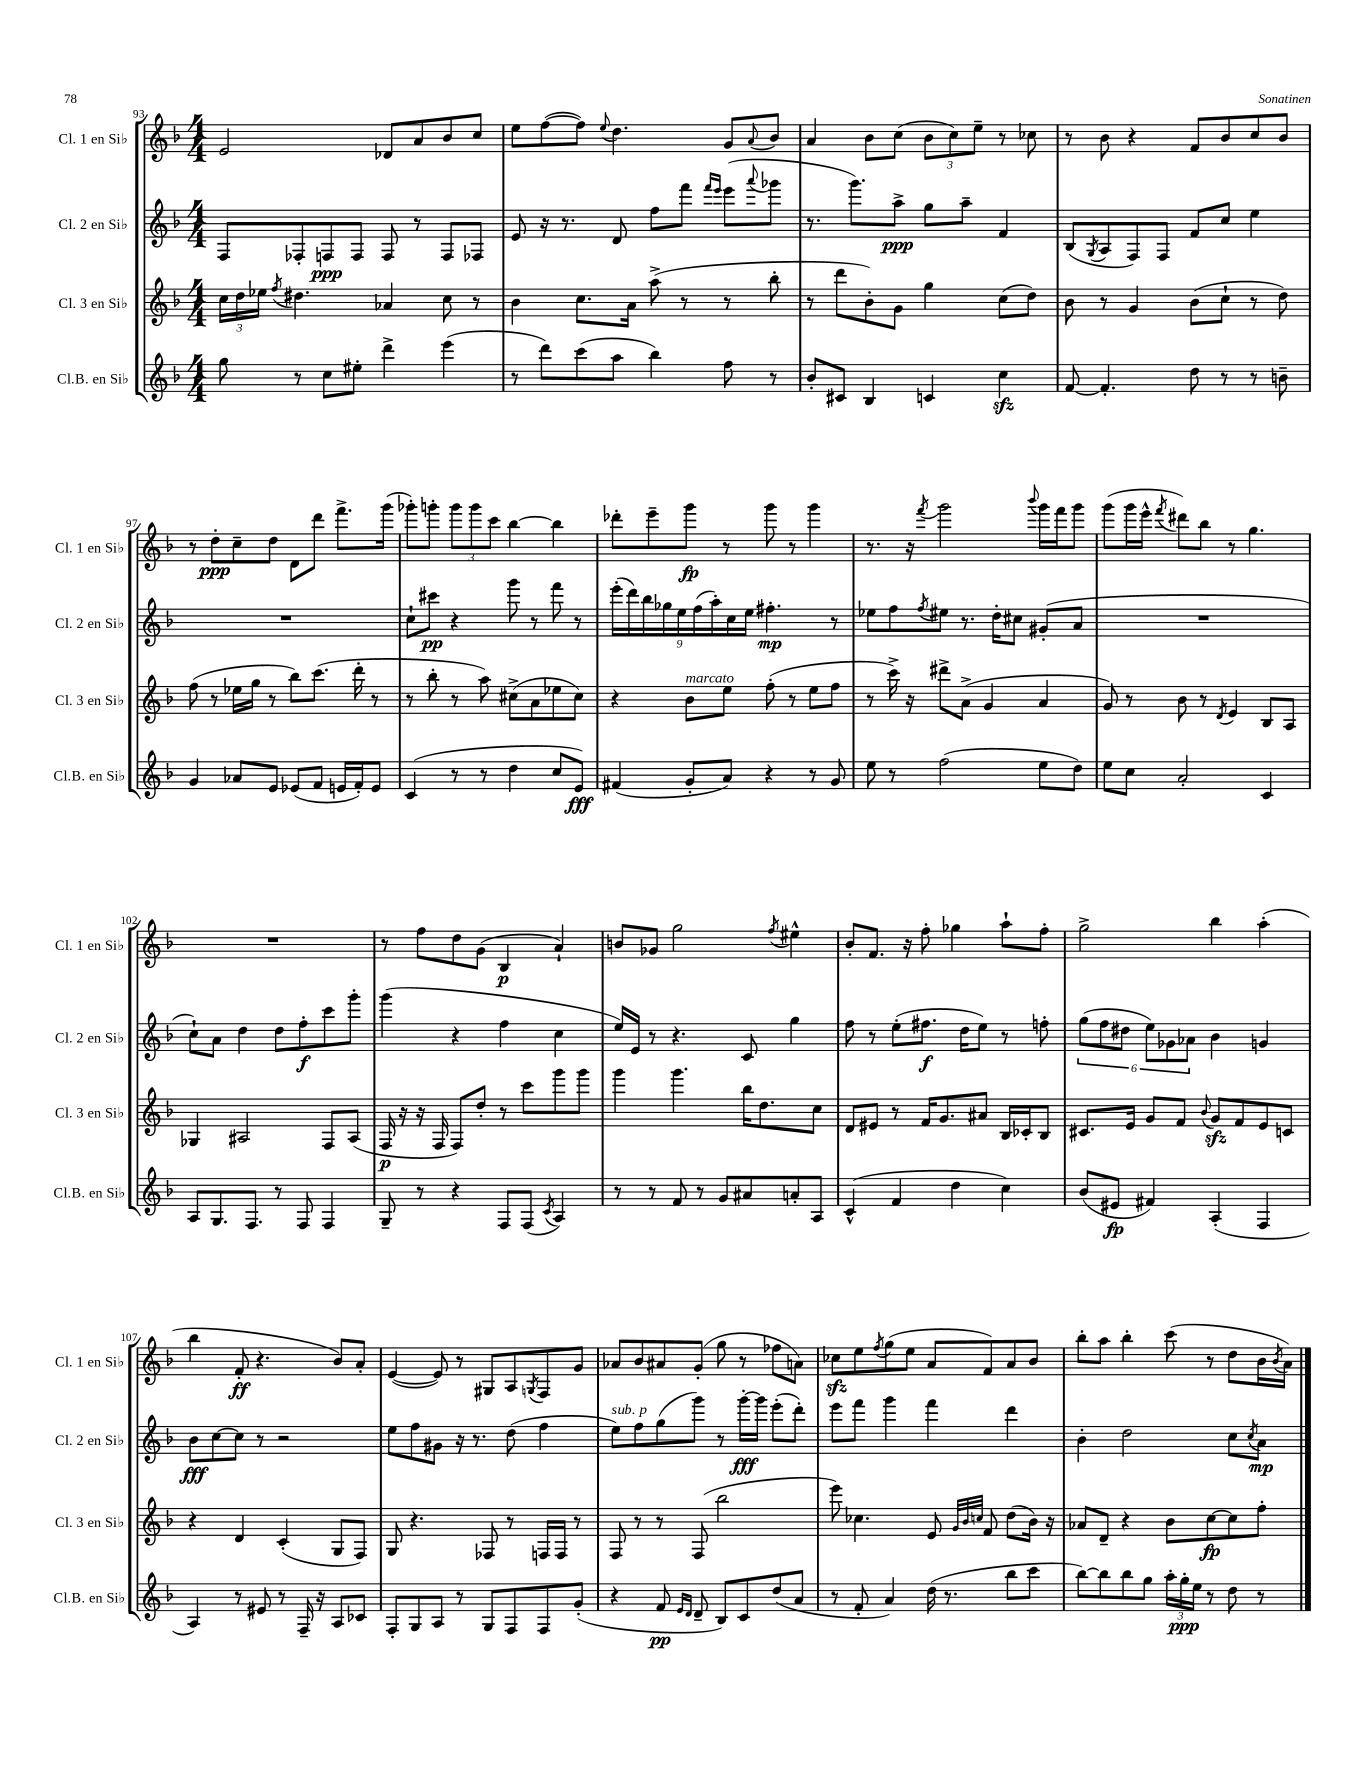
<<
\new StaffGroup <<
\new Staff = "s0" \with { instrumentName = "Cl. 1 en Sib" shortInstrumentName = "Cl. 1 en Sib" } {
    \clef treble \key f \major \numericTimeSignature \time 4/4
    e'2 des'8 a'8 bes'8 c''8 |
    e''8 f''8~( f''8) \appoggiatura { e''8 } d''4. g'8 \appoggiatura { a'8 } bes'8 |
    a'4 bes'8 c''8( \tuplet 3/2 { bes'8 c''8) e''8-- } r8 ces''8 |
    r8 bes'8 r4 f'8 bes'8 c''8 bes'8 |
    r8 d''8-.\ppp c''8-- d''8 d'8 d'''8 f'''8.-> g'''16( |
    ges'''8-.) g'''8-. \tuplet 3/2 { g'''8 g'''8 c'''8 } bes''4~ bes''4 |
    des'''8-. e'''8-- g'''8\fp r8 g'''8 r8 g'''4 |
    r8. r16 \acciaccatura { f'''8 } g'''2 \appoggiatura { bes'''8 } g'''16 f'''16 g'''8 |
    g'''8( g'''16 e'''16-^ \acciaccatura { f'''8 } dis'''8) bes''8 r8 g''4. |
    R1 |
    r8 f''8 d''8 g'8( bes4\p a'4-!) |
    b'8 ges'8 g''2 \acciaccatura { f''8 } eis''4-^ |
    bes'8-. f'8. r16 f''8-. ges''4 a''8-! f''8-. |
    g''2-> bes''4 a''4-.( |
    bes''4 f'8-.\ff r4. bes'8) a'8-. |
    e'4~( e'8) r8 gis8 a8 \acciaccatura { g8 } f8 g'8 |
    aes'8 bes'8 ais'8 g'8-.( g''8 r8 fes''8 a'8) |
    ces''8\sfz e''8 \acciaccatura { f''8 } g''8( e''8 a'8 f'8) a'8 bes'8 |
    bes''8-. a''8 bes''4-. c'''8( r8 d''8 bes'16 \acciaccatura { bes'8 } a'16) \bar "|." |
}
\new Staff = "s1" \with { instrumentName = "Cl. 2 en Sib" shortInstrumentName = "Cl. 2 en Sib" } {
    \clef treble \key f \major \numericTimeSignature \time 4/4
    f8 fes8-. f8\ppp f8 f8 r8 f8 fes8 |
    e'8 r16 r8. d'8 f''8 f'''8 \grace { f'''16 e'''16 } e'''8( \appoggiatura { a'''8 } ges'''8 |
    r8. g'''8.) a''8->\ppp g''8 a''8-- f'4 |
    bes8( \acciaccatura { g8 } a8 f8) f8 f'8 c''8 e''4 |
    R1 |
    c''8-! cis'''8\pp r4 g'''8 r8 f'''8 r8 |
    \tuplet 9/8 { e'''16-.( d'''16) bes''16 ges''16 e''16 f''16( a''16-.) c''16 e''16 } fis''4.-.\mp r8 |
    ees''8 f''8 \acciaccatura { f''8 } eis''8 r8. d''16-. cis''8 gis'8-.( a'8 |
    R1 |
    c''8-!) a'8 d''4 d''8 f''8-.\f c'''8 g'''8-. |
    g'''4( r4 f''4 c''4 |
    e''16) e'16 r8 r4. c'8 g''4 |
    f''8 r8 e''8-.( fis''8.\f d''16 e''8) r8 f''8-. |
    \tuplet 6/4 { g''8( f''8 dis''8 e''8) ges'8 aes'8 } bes'4 g'4 |
    bes'8\fff c''8~ c''8 r8 r2 |
    e''8 f''8 gis'8 r16 r8. d''8( f''4 |
    e''8^\markup { \italic "sub. p" }) f''8 g''8( g'''8) r8 g'''16~-.\fff g'''16 e'''8-.( d'''8-.) |
    e'''8 f'''8 g'''4 f'''4 d'''4 |
    bes'4-. d''2 c''8 \acciaccatura { c''8 } a'8\mp \bar "|." |
}
\new Staff = "s2" \with { instrumentName = "Cl. 3 en Sib" shortInstrumentName = "Cl. 3 en Sib" } {
    \clef treble \key f \major \numericTimeSignature \time 4/4
    \tuplet 3/2 { c''16 d''16 ees''16 } \acciaccatura { f''8 } dis''4. aes'4 c''8 r8 |
    bes'4 c''8. a'16 a''8->( r8 r8 bes''8-. |
    r8 d'''8 bes'8-.) g'8 g''4 c''8( d''8) |
    bes'8 r8 g'4 bes'8( c''8-! r8 d''8) |
    f''8( r8 ees''16 g''16 r8 bes''8) c'''8.( d'''16-. r8 |
    r8 bes''8-. r8 a''8) cis''8->( a'8 ees''8 cis''8) |
    r4 bes'8^\markup { \italic "marcato" } e''8 f''8-.( r8 e''8 f''8 |
    r8 c'''16->) r16 dis'''8-> a'8->( g'4 a'4 |
    g'8) r8 bes'8 r8 \acciaccatura { d'8 } e'4 bes8 a8 |
    ges4 ais2 f8 ais8( |
    f16\p r16 r16 f16 f8) d''8-. r8 c'''8 g'''8 g'''8 |
    g'''4 g'''4. bes''16 d''8. c''8 |
    d'8 eis'8 r8 f'16 g'8. ais'8 bes16 ces'16-. bes8 |
    cis'8. e'16 g'8 f'8 \appoggiatura { bes'8 } g'8\sfz f'8 e'8 c'8 |
    r4 d'4 c'4-.( g8 f8) |
    g8 r4. fes8 r8 f16 f16 r8 |
    f8 r8 r8 f8( bes''2 |
    e'''8) ces''4. e'8 \grace { g'32 bes'32 c''32 } f'8 d''8( bes'16) r16 |
    aes'8 d'8-- r4 bes'8 c''8~\fp c''8 f''8-. \bar "|." |
}
\new Staff = "s3" \with { instrumentName = "Cl.B. en Sib" shortInstrumentName = "Cl.B. en Sib" } {
    \clef treble \key f \major \numericTimeSignature \time 4/4
    g''8 r8 c''8 eis''8-. d'''4-> e'''4( |
    r8 d'''8) c'''8( a''8 bes''4) f''8 r8 |
    bes'8-. cis'8 bes4 c'4 c''4\sfz |
    f'8~ f'4.-. d''8 r8 r8 b'8-- |
    g'4 aes'8 e'8 ees'8( f'8 e'16 f'16-.) e'8 |
    c'4( r8 r8 d''4 c''8 e'8\fff) |
    fis'4( g'8-. a'8) r4 r8 g'8 |
    e''8 r8 f''2( e''8 d''8) |
    e''8 c''8 a'2-. c'4 |
    a8 g8. f8. r8 f8 f4 |
    g8-- r8 r4 f8 f8( \acciaccatura { c'8 } a4) |
    r8 r8 f'8 r8 g'8 ais'8 a'8-. a8 |
    c'4-^( f'4 d''4 c''4) |
    bes'8( eis'8\fp fis'4) a4-.( f4 |
    a4) r8 eis'8 r8 f16-- r16 a8 ces'8 |
    f8-. g8 a8 r8 g8 f8 f8 g'8-.( |
    r4 f'8\pp \grace { e'16 d'16 } d'8-- bes8) c'8 d''8( a'8 |
    r8 f'8-. a'4) d''16( r8. bes''8 c'''8 |
    bes''8~) bes''8 bes''8 g''8 \tuplet 3/2 { a''16-. g''16-.\ppp e''16 } r8 d''8 r8 \bar "|." |
}
>>
>>
\layout { \context { \Score currentBarNumber = #93 } }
++++
» **Brief**
Render every line of notation in the data above as a numbered list, omitting blank lines and leaving the pictures out of your answer.

» **Expected output**
1. <<
2. \new StaffGroup <<
3. \new Staff = "s0" \with { instrumentName = "Cl. 1 en Sib" shortInstrumentName = "Cl. 1 en Sib" } {
4.     \clef treble \key f \major \numericTimeSignature \time 4/4
5.     e'2 des'8 a'8 bes'8 c''8 |
6.     e''8 f''8~( f''8) \appoggiatura { e''8 } d''4. g'8 \appoggiatura { a'8 } bes'8 |
7.     a'4 bes'8 c''8( \tuplet 3/2 { bes'8 c''8) e''8-- } r8 ces''8 |
8.     r8 bes'8 r4 f'8 bes'8 c''8 bes'8 |
9.     r8 d''8-.\ppp c''8-- d''8 d'8 d'''8 f'''8.-> g'''16( |
10.     ges'''8-.) g'''8-. \tuplet 3/2 { g'''8 g'''8 c'''8 } bes''4~ bes''4 |
11.     des'''8-. e'''8-- g'''8\fp r8 g'''8 r8 g'''4 |
12.     r8. r16 \acciaccatura { f'''8 } g'''2 \appoggiatura { bes'''8 } g'''16 f'''16 g'''8 |
13.     g'''8( g'''16 e'''16-^ \acciaccatura { f'''8 } dis'''8) bes''8 r8 g''4. |
14.     R1 |
15.     r8 f''8 d''8 g'8( bes4\p a'4-!) |
16.     b'8 ges'8 g''2 \acciaccatura { f''8 } eis''4-^ |
17.     bes'8-. f'8. r16 f''8-. ges''4 a''8-! f''8-. |
18.     g''2-> bes''4 a''4-.( |
19.     bes''4 f'8-.\ff r4. bes'8) a'8-. |
20.     e'4~( e'8) r8 gis8 a8 \acciaccatura { g8 } f8 g'8 |
21.     aes'8 bes'8 ais'8 g'8-.( g''8 r8 fes''8 a'8) |
22.     ces''8\sfz e''8 \acciaccatura { f''8 } g''8( e''8 a'8 f'8) a'8 bes'8 |
23.     bes''8-. a''8 bes''4-. c'''8( r8 d''8 bes'16 \acciaccatura { bes'8 } a'16) \bar "|." |
24. }
25. \new Staff = "s1" \with { instrumentName = "Cl. 2 en Sib" shortInstrumentName = "Cl. 2 en Sib" } {
26.     \clef treble \key f \major \numericTimeSignature \time 4/4
27.     f8 fes8-. f8\ppp f8 f8 r8 f8 fes8 |
28.     e'8 r16 r8. d'8 f''8 f'''8 \grace { f'''16 e'''16 } e'''8( \appoggiatura { a'''8 } ges'''8 |
29.     r8. g'''8.) a''8->\ppp g''8 a''8-- f'4 |
30.     bes8( \acciaccatura { g8 } a8 f8) f8 f'8 c''8 e''4 |
31.     R1 |
32.     c''8-! cis'''8\pp r4 g'''8 r8 f'''8 r8 |
33.     \tuplet 9/8 { e'''16-.( d'''16) bes''16 ges''16 e''16 f''16( a''16-.) c''16 e''16 } fis''4.-.\mp r8 |
34.     ees''8 f''8 \acciaccatura { f''8 } eis''8 r8. d''16-. cis''8 gis'8-.( a'8 |
35.     R1 |
36.     c''8-!) a'8 d''4 d''8 f''8-.\f c'''8 g'''8-. |
37.     g'''4( r4 f''4 c''4 |
38.     e''16) e'16 r8 r4. c'8 g''4 |
39.     f''8 r8 e''8-.( fis''8.\f d''16 e''8) r8 f''8-. |
40.     \tuplet 6/4 { g''8( f''8 dis''8 e''8) ges'8 aes'8 } bes'4 g'4 |
41.     bes'8\fff c''8~ c''8 r8 r2 |
42.     e''8 f''8 gis'8 r16 r8. d''8( f''4 |
43.     e''8^\markup { \italic "sub. p" }) f''8 g''8( g'''8) r8 g'''16~-.\fff g'''16 e'''8-.( d'''8-.) |
44.     e'''8 f'''8 g'''4 f'''4 d'''4 |
45.     bes'4-. d''2 c''8 \acciaccatura { c''8 } a'8\mp \bar "|." |
46. }
47. \new Staff = "s2" \with { instrumentName = "Cl. 3 en Sib" shortInstrumentName = "Cl. 3 en Sib" } {
48.     \clef treble \key f \major \numericTimeSignature \time 4/4
49.     \tuplet 3/2 { c''16 d''16 ees''16 } \acciaccatura { f''8 } dis''4. aes'4 c''8 r8 |
50.     bes'4 c''8. a'16 a''8->( r8 r8 bes''8-. |
51.     r8 d'''8 bes'8-.) g'8 g''4 c''8( d''8) |
52.     bes'8 r8 g'4 bes'8( c''8-! r8 d''8) |
53.     f''8( r8 ees''16 g''16 r8 bes''8) c'''8.( d'''16-. r8 |
54.     r8 bes''8-. r8 a''8) cis''8->( a'8 ees''8 cis''8) |
55.     r4 bes'8^\markup { \italic "marcato" } e''8 f''8-.( r8 e''8 f''8 |
56.     r8 c'''16->) r16 dis'''8-> a'8->( g'4 a'4 |
57.     g'8) r8 bes'8 r8 \acciaccatura { d'8 } e'4 bes8 a8 |
58.     ges4 ais2 f8 ais8( |
59.     f16\p r16 r16 f16 f8) d''8-. r8 c'''8 g'''8 g'''8 |
60.     g'''4 g'''4. bes''16 d''8. c''8 |
61.     d'8 eis'8 r8 f'16 g'8. ais'8 bes16 ces'16-. bes8 |
62.     cis'8. e'16 g'8 f'8 \appoggiatura { bes'8 } g'8\sfz f'8 e'8 c'8 |
63.     r4 d'4 c'4-.( g8 f8) |
64.     g8 r4. fes8 r8 f16 f16 r8 |
65.     f8 r8 r8 f8( bes''2 |
66.     e'''8) ces''4. e'8 \grace { g'32 bes'32 c''32 } f'8 d''8( bes'16) r16 |
67.     aes'8 d'8-- r4 bes'8 c''8~\fp c''8 f''8-. \bar "|." |
68. }
69. \new Staff = "s3" \with { instrumentName = "Cl.B. en Sib" shortInstrumentName = "Cl.B. en Sib" } {
70.     \clef treble \key f \major \numericTimeSignature \time 4/4
71.     g''8 r8 c''8 eis''8-. d'''4-> e'''4( |
72.     r8 d'''8) c'''8( a''8 bes''4) f''8 r8 |
73.     bes'8-. cis'8 bes4 c'4 c''4\sfz |
74.     f'8~ f'4.-. d''8 r8 r8 b'8-- |
75.     g'4 aes'8 e'8 ees'8( f'8 e'16 f'16-.) e'8 |
76.     c'4( r8 r8 d''4 c''8 e'8\fff) |
77.     fis'4( g'8-. a'8) r4 r8 g'8 |
78.     e''8 r8 f''2( e''8 d''8) |
79.     e''8 c''8 a'2-. c'4 |
80.     a8 g8. f8. r8 f8 f4 |
81.     g8-- r8 r4 f8 f8( \acciaccatura { c'8 } a4) |
82.     r8 r8 f'8 r8 g'8 ais'8 a'8-. a8 |
83.     c'4-^( f'4 d''4 c''4) |
84.     bes'8( eis'8\fp fis'4) a4-.( f4 |
85.     a4) r8 eis'8 r8 f16-- r16 a8 ces'8 |
86.     f8-. g8 a8 r8 g8 f8 f8 g'8-.( |
87.     r4 f'8\pp \grace { e'16 d'16 } d'8-- bes8) c'8 d''8( a'8 |
88.     r8 f'8-. a'4) d''16( r8. bes''8 c'''8 |
89.     bes''8~) bes''8 bes''8 g''8 \tuplet 3/2 { a''16-. g''16-.\ppp e''16 } r8 d''8 r8 \bar "|." |
90. }
91. >>
92. >>
93. \layout { \context { \Score currentBarNumber = #93 } }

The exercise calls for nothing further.